━━━━━ DATA IN THIS EXERCISE ━━━━━

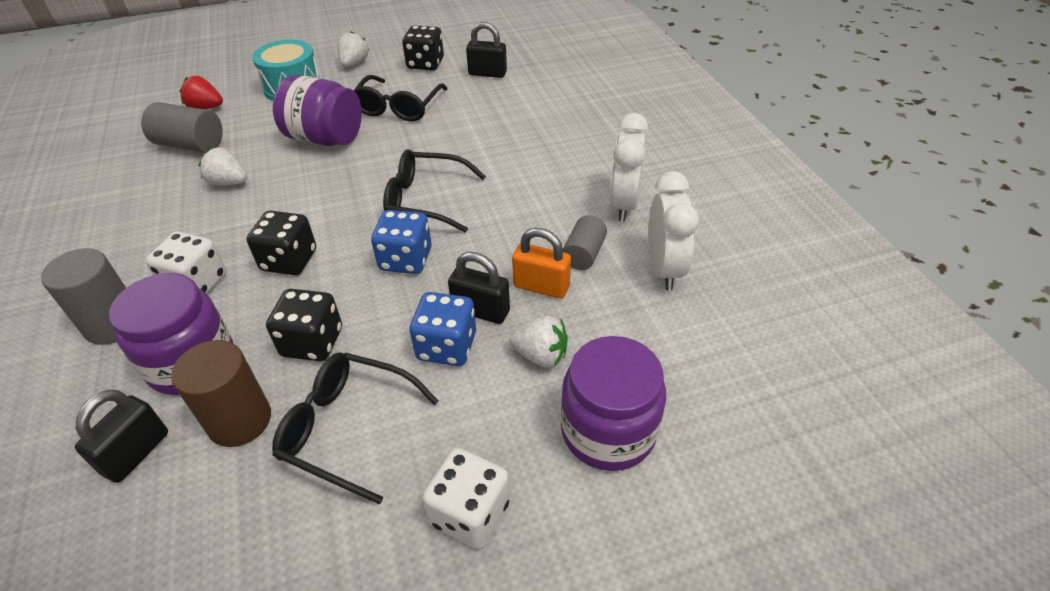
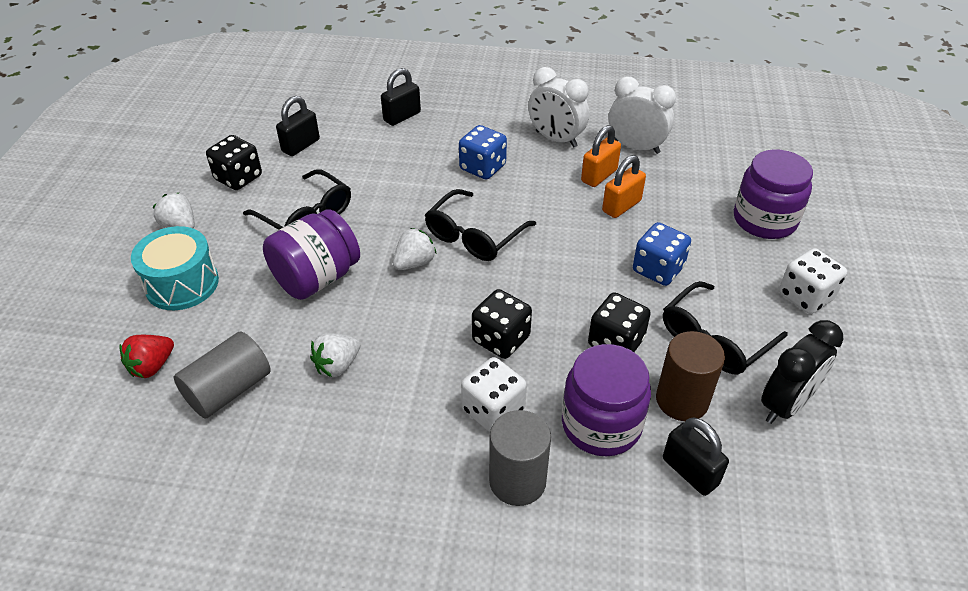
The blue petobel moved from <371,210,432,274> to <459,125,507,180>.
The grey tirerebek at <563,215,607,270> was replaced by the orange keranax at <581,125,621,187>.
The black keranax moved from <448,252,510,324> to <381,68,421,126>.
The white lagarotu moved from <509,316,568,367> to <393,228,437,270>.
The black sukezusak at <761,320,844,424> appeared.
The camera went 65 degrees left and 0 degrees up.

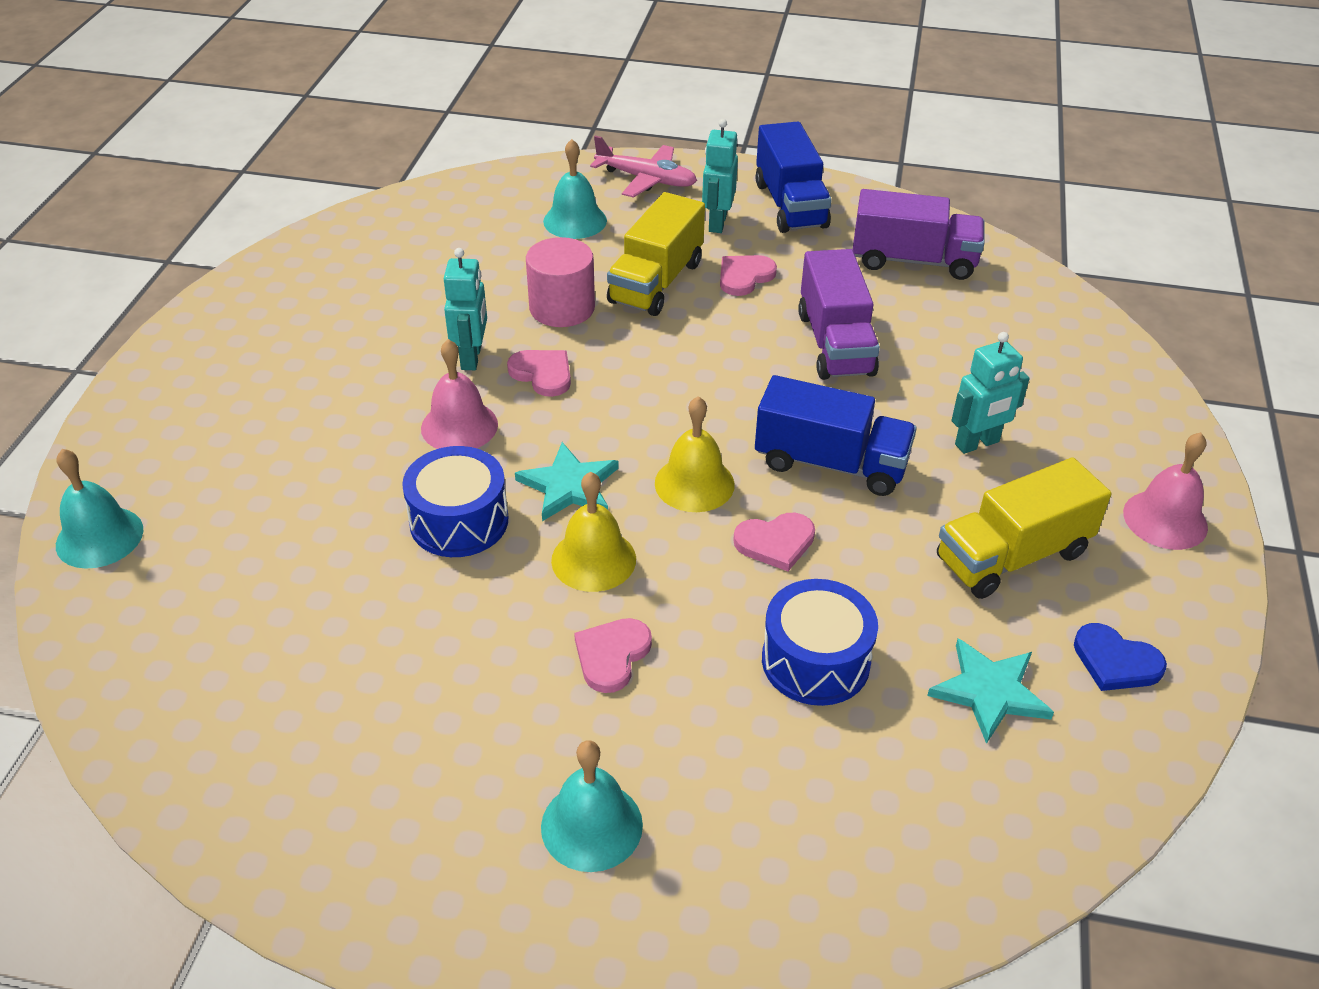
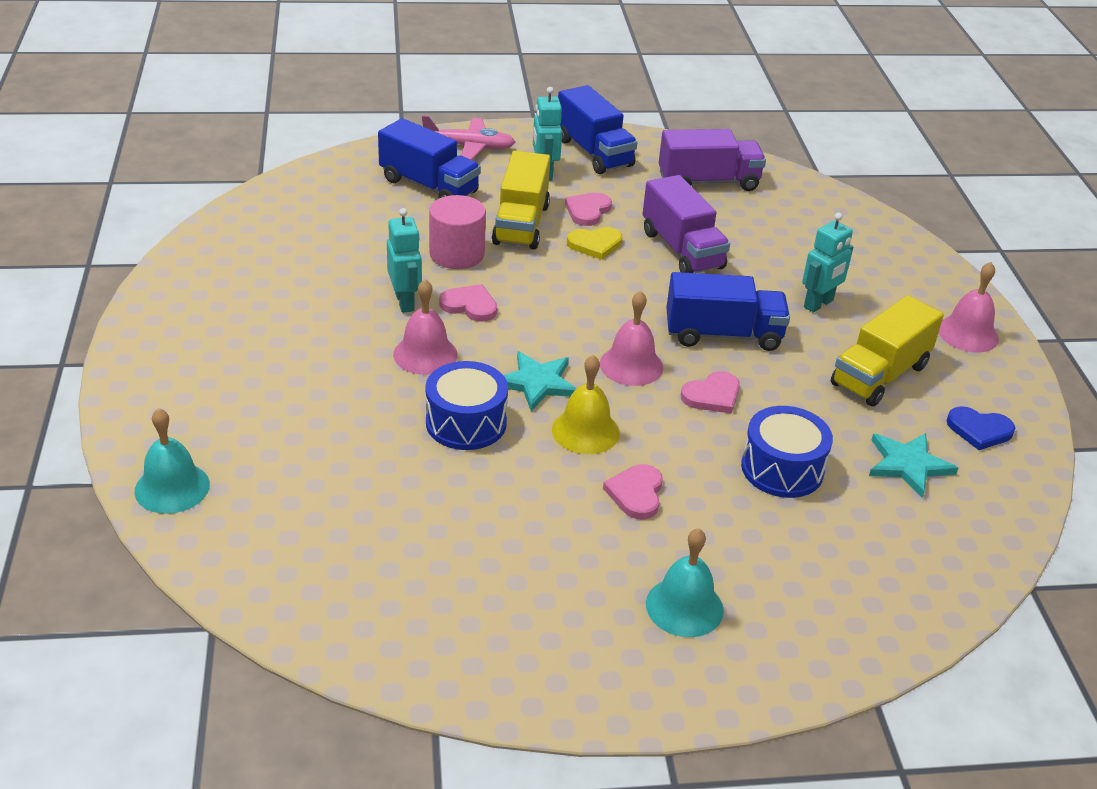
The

━━━━━
━━━━━ DATA IN THIS EXERCISE ━━━━━

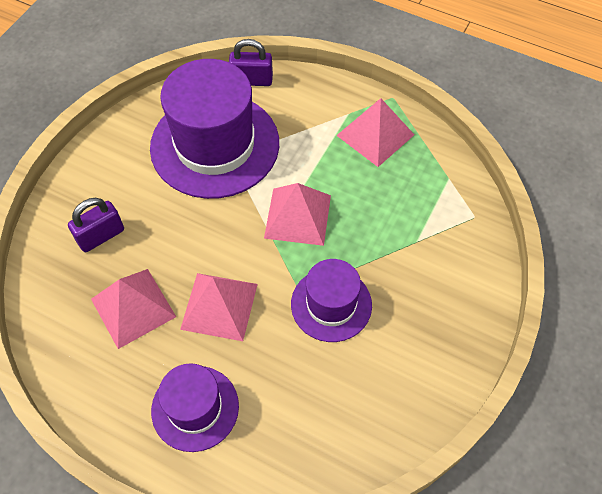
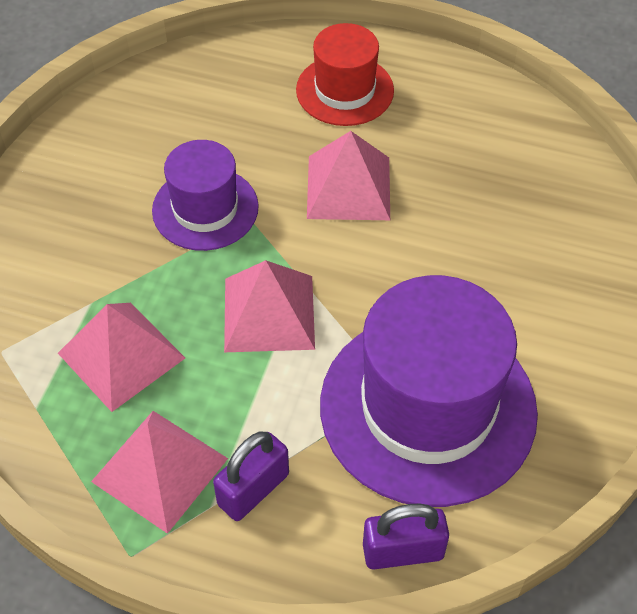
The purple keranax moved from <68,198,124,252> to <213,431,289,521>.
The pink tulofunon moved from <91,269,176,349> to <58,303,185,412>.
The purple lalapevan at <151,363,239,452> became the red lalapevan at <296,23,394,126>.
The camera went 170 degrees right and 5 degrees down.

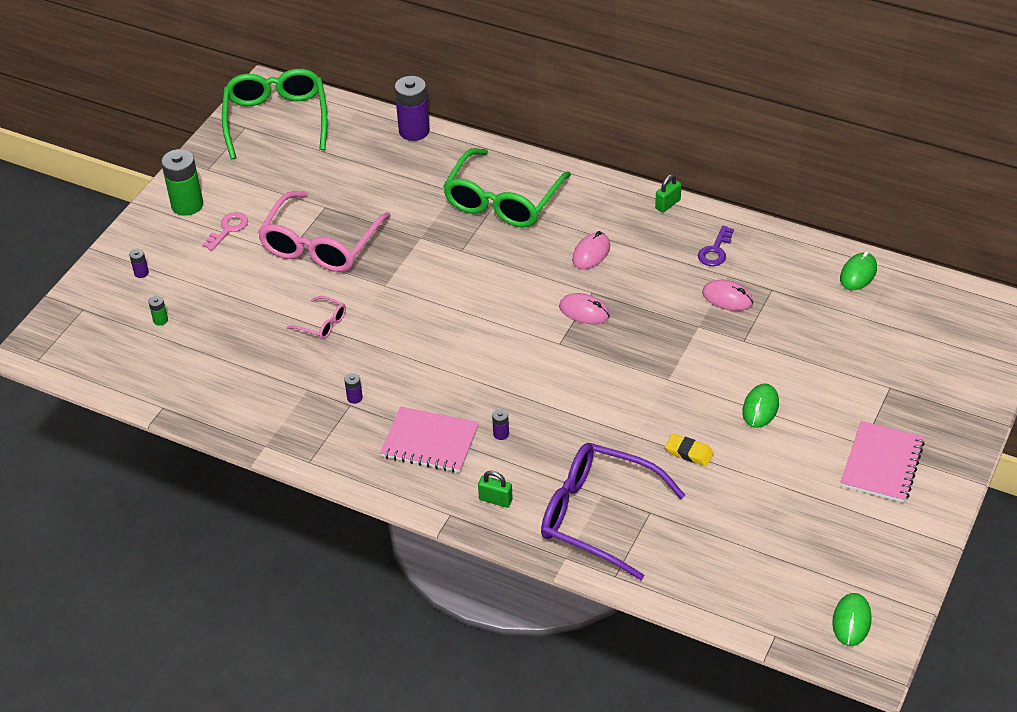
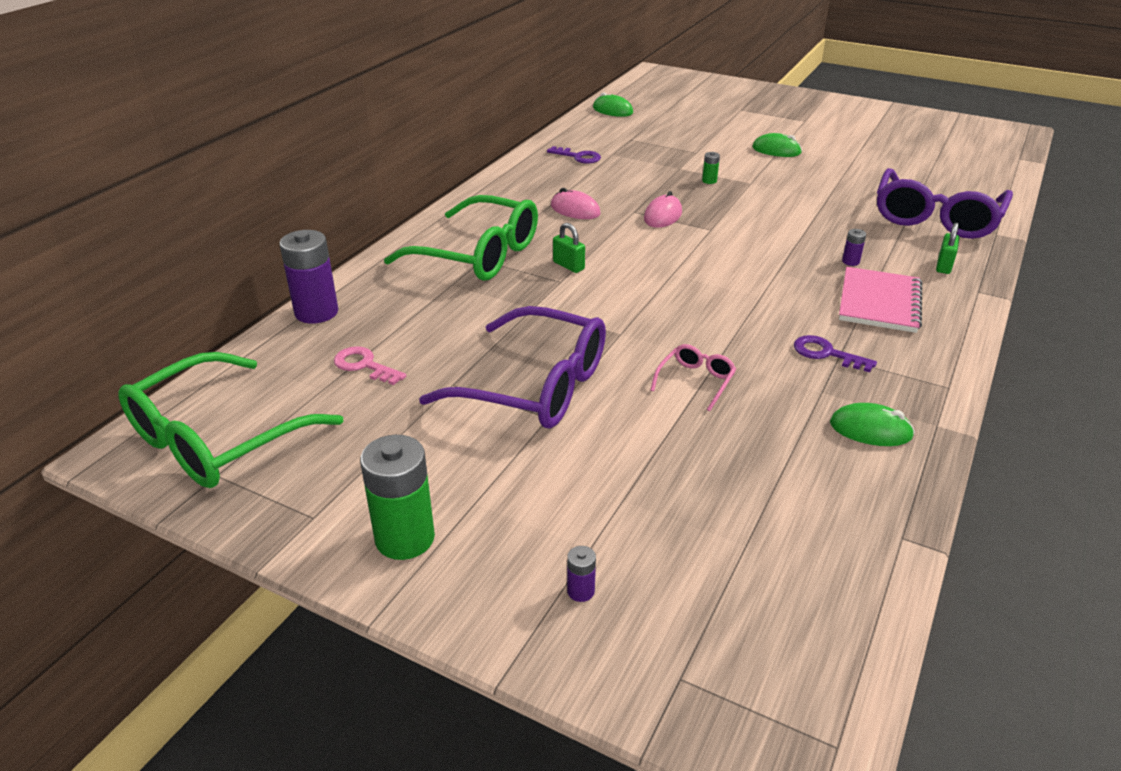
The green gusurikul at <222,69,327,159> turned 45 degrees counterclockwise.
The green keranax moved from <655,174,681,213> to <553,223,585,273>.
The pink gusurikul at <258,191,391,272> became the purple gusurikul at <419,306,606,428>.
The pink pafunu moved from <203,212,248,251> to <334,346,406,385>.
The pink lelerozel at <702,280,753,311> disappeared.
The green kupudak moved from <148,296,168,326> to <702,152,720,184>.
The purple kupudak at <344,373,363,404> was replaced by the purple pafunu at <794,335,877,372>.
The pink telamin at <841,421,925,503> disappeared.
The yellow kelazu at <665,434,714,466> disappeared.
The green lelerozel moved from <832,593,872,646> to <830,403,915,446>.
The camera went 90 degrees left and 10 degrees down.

━━━━━
━━━━━ DATA IN THIS EXERCISE ━━━━━

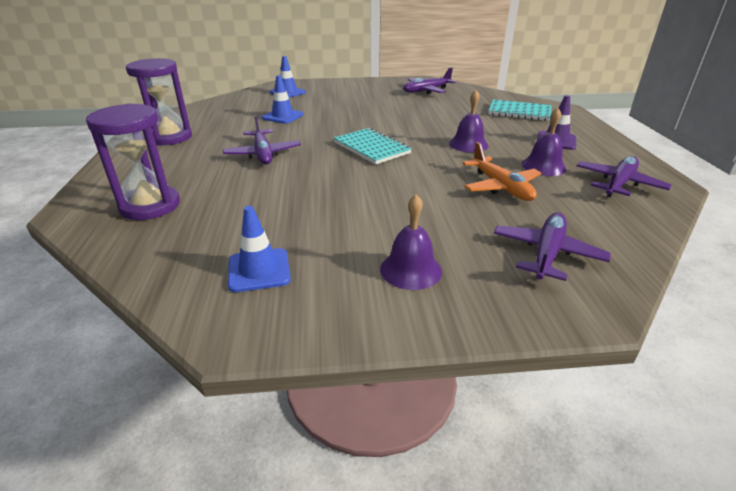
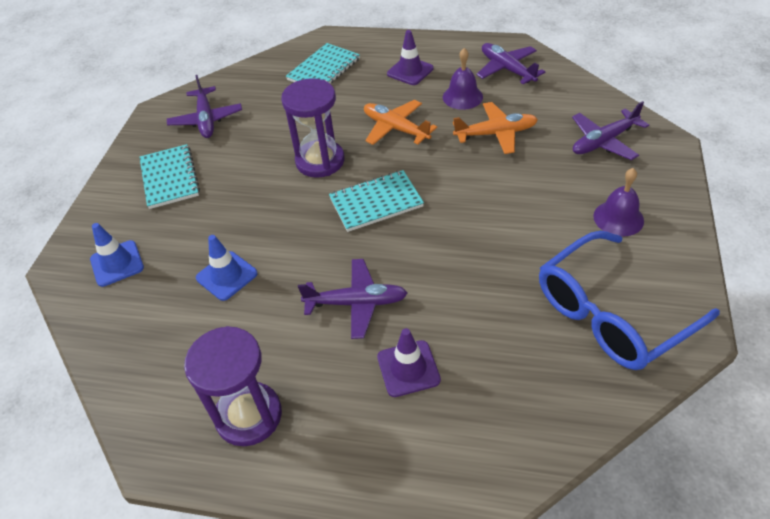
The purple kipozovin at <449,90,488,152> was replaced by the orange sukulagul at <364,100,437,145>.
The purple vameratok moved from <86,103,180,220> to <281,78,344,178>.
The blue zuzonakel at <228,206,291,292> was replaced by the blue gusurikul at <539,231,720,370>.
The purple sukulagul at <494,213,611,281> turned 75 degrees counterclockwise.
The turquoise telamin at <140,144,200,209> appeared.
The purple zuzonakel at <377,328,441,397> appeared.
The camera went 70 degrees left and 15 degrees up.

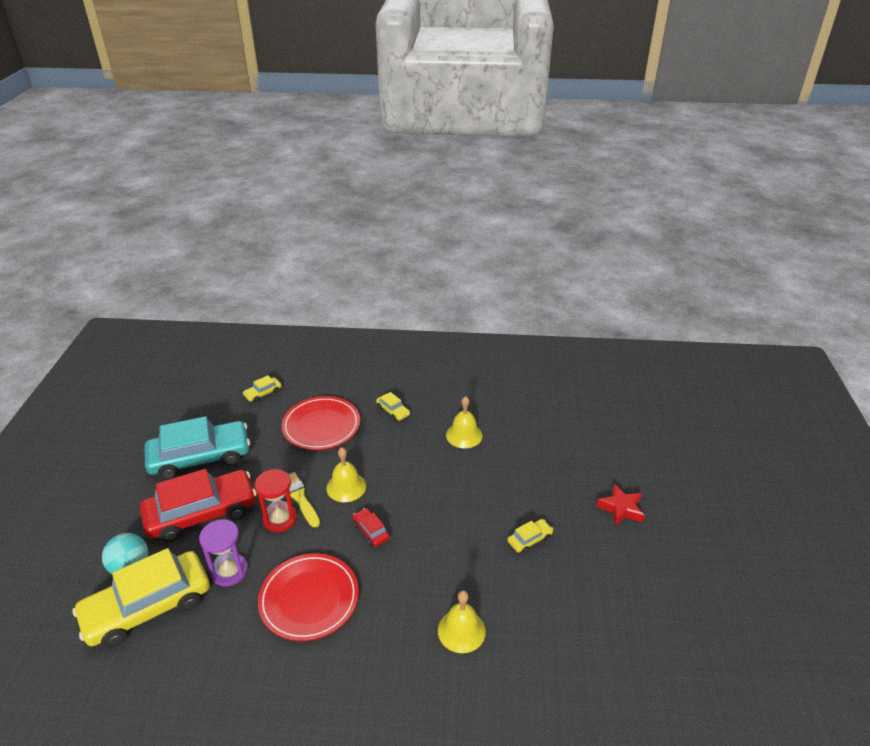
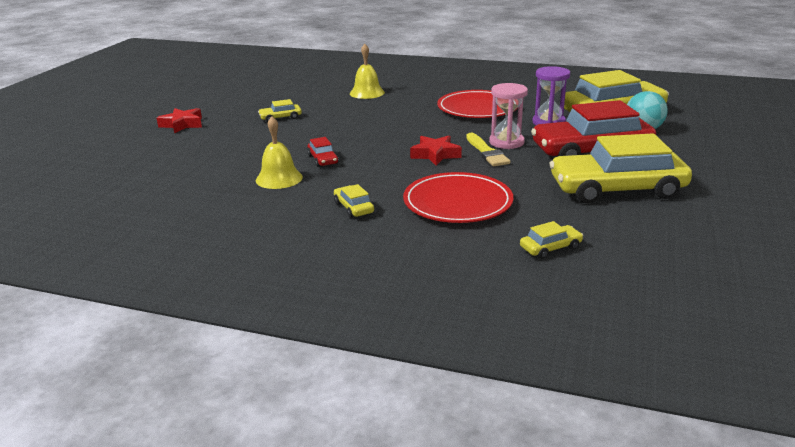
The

━━━━━

Each line in the data that holds the string "black" needs to be copied.

TASK RESPONSE:
The black keranax moved from <448,252,510,324> to <381,68,421,126>.
The black sukezusak at <761,320,844,424> appeared.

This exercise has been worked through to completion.